[Dataset entries]
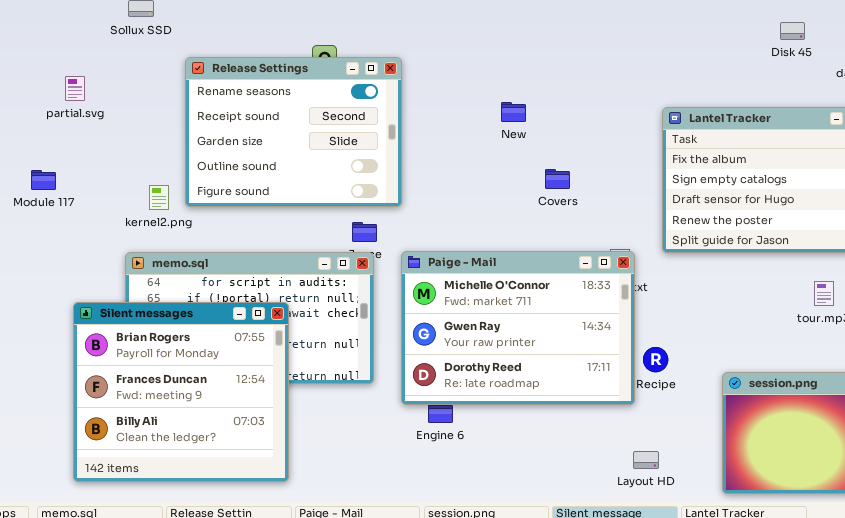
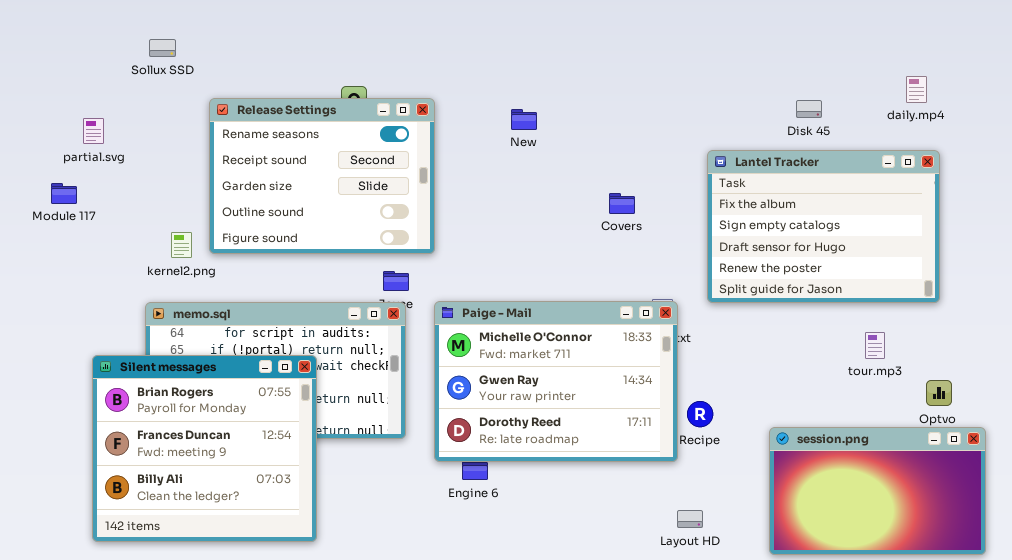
Disk 45: [780,22,805,40] -> [796,100,822,118], moved
New: [501,102,526,122] -> [511,109,537,130], moved
Covers: [545,169,570,189] -> [609,193,635,214], moved
Module 117: [31,170,56,190] -> [51,183,77,204], moved

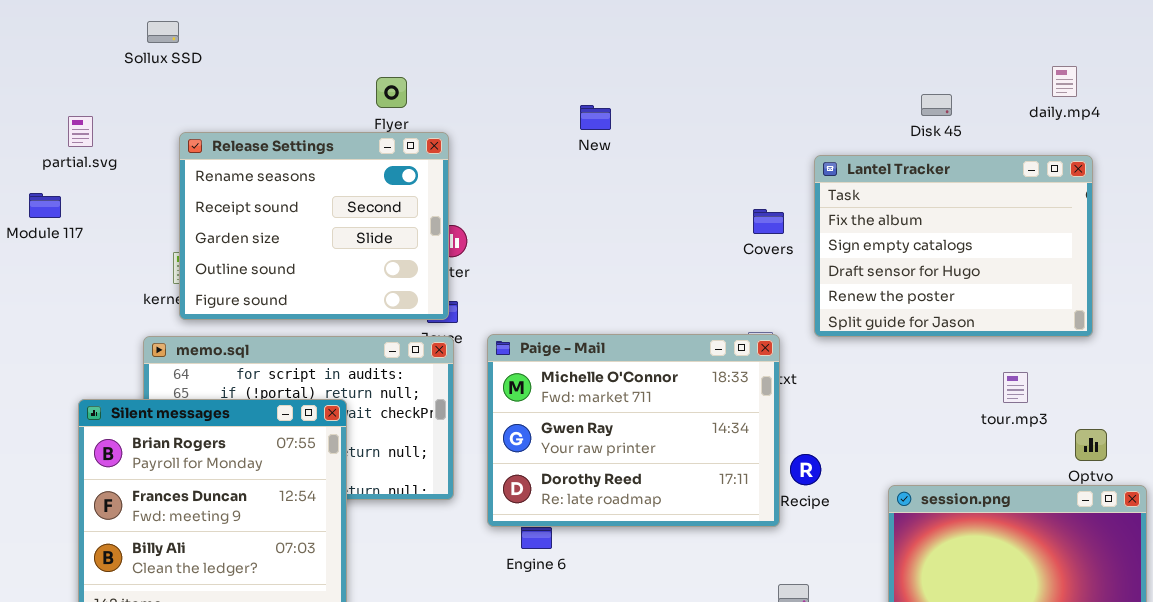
Release Settings: [209,98,435,254] -> [179,132,449,320], moved
Covers: [609,193,635,214] -> [753,209,784,234], moved

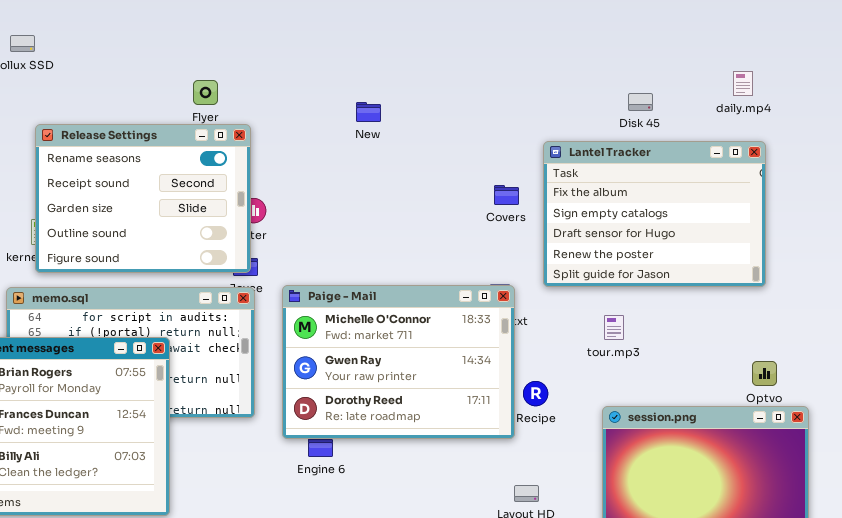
tour.mp3: [1003,372,1028,403] -> [604,315,624,340], moved

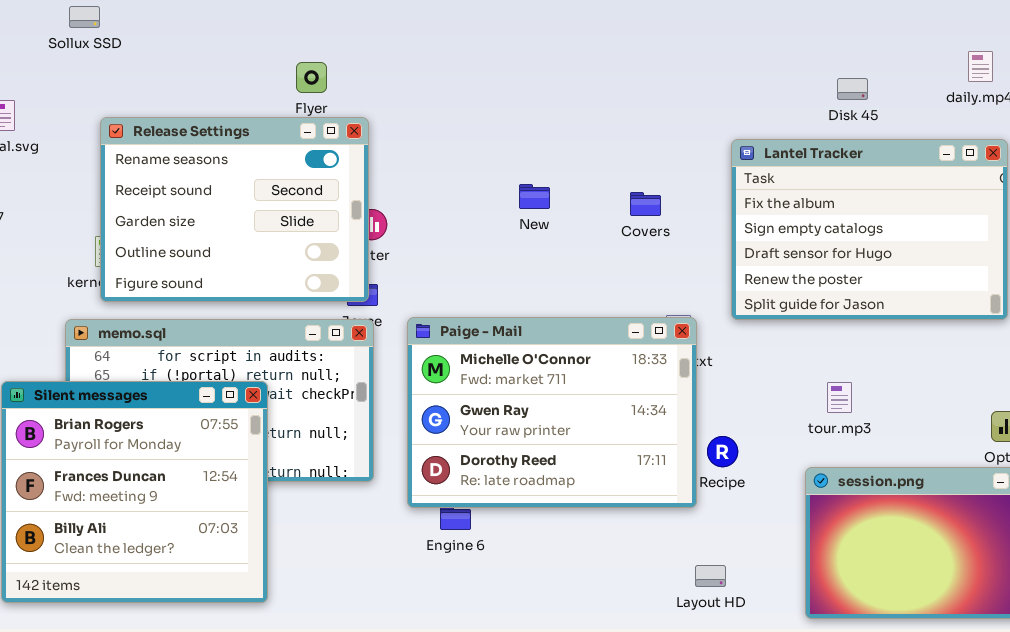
New: [356,102,381,122] -> [519,184,550,209], moved
Covers: [494,185,519,205] -> [630,192,661,216], moved
tour.mp3: [604,315,624,340] -> [827,382,852,413], moved

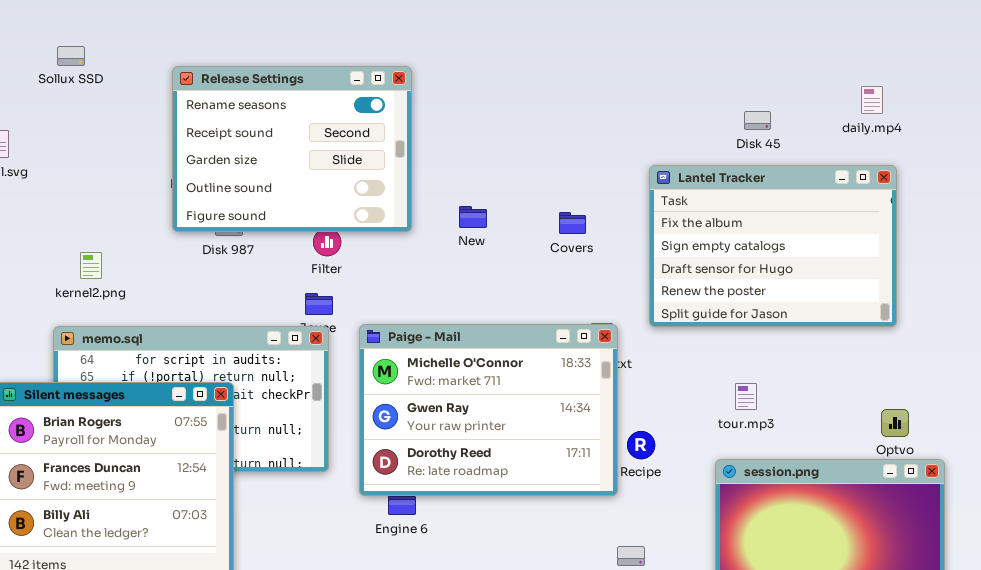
Release Settings: [100,117,369,302] -> [172,66,412,232], moved

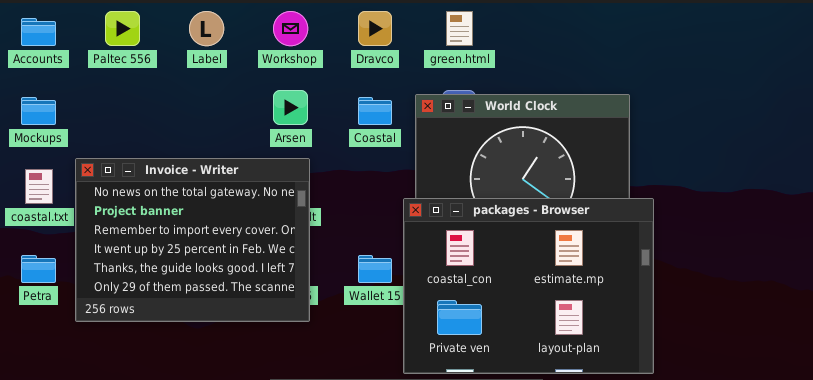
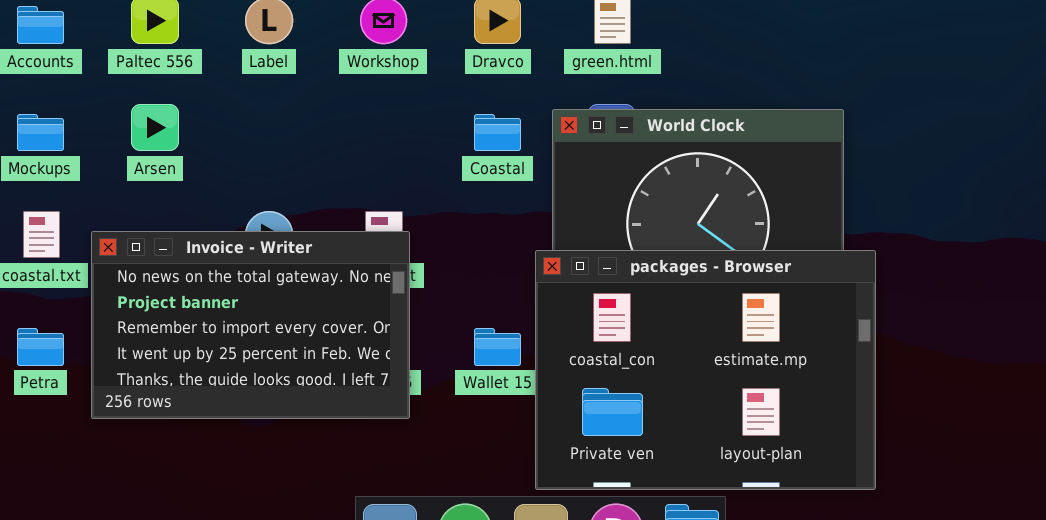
Arsen: [273,90,308,125] -> [131,104,179,151], moved
Invoice - Writer: [75,158,310,322] -> [91,231,410,419], resized

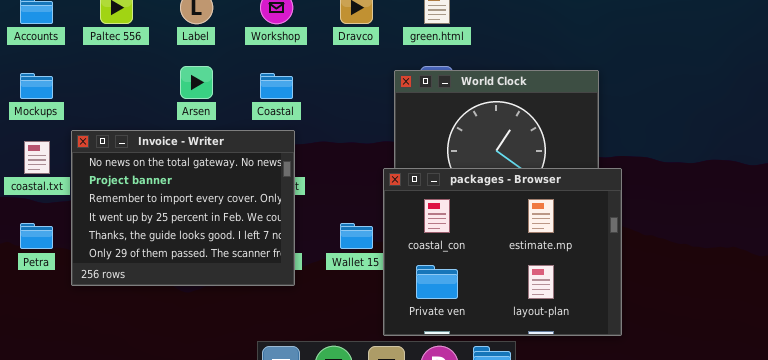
Arsen: [131,104,179,151] -> [180,66,213,99], moved
Coastal: [474,114,521,151] -> [260,73,293,99], moved
Invoice - Writer: [91,231,410,419] -> [71,130,295,286], resized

▶ [Work task]:
Would you return the data above exactly as written, minus the images?

▶ [Answer box]:
Disk 45: [780,22,805,40] -> [796,100,822,118], moved
New: [501,102,526,122] -> [511,109,537,130], moved
Covers: [545,169,570,189] -> [609,193,635,214], moved
Module 117: [31,170,56,190] -> [51,183,77,204], moved

Release Settings: [209,98,435,254] -> [179,132,449,320], moved
Covers: [609,193,635,214] -> [753,209,784,234], moved

tour.mp3: [1003,372,1028,403] -> [604,315,624,340], moved

New: [356,102,381,122] -> [519,184,550,209], moved
Covers: [494,185,519,205] -> [630,192,661,216], moved
tour.mp3: [604,315,624,340] -> [827,382,852,413], moved

Release Settings: [100,117,369,302] -> [172,66,412,232], moved

Arsen: [273,90,308,125] -> [131,104,179,151], moved
Invoice - Writer: [75,158,310,322] -> [91,231,410,419], resized

Arsen: [131,104,179,151] -> [180,66,213,99], moved
Coastal: [474,114,521,151] -> [260,73,293,99], moved
Invoice - Writer: [91,231,410,419] -> [71,130,295,286], resized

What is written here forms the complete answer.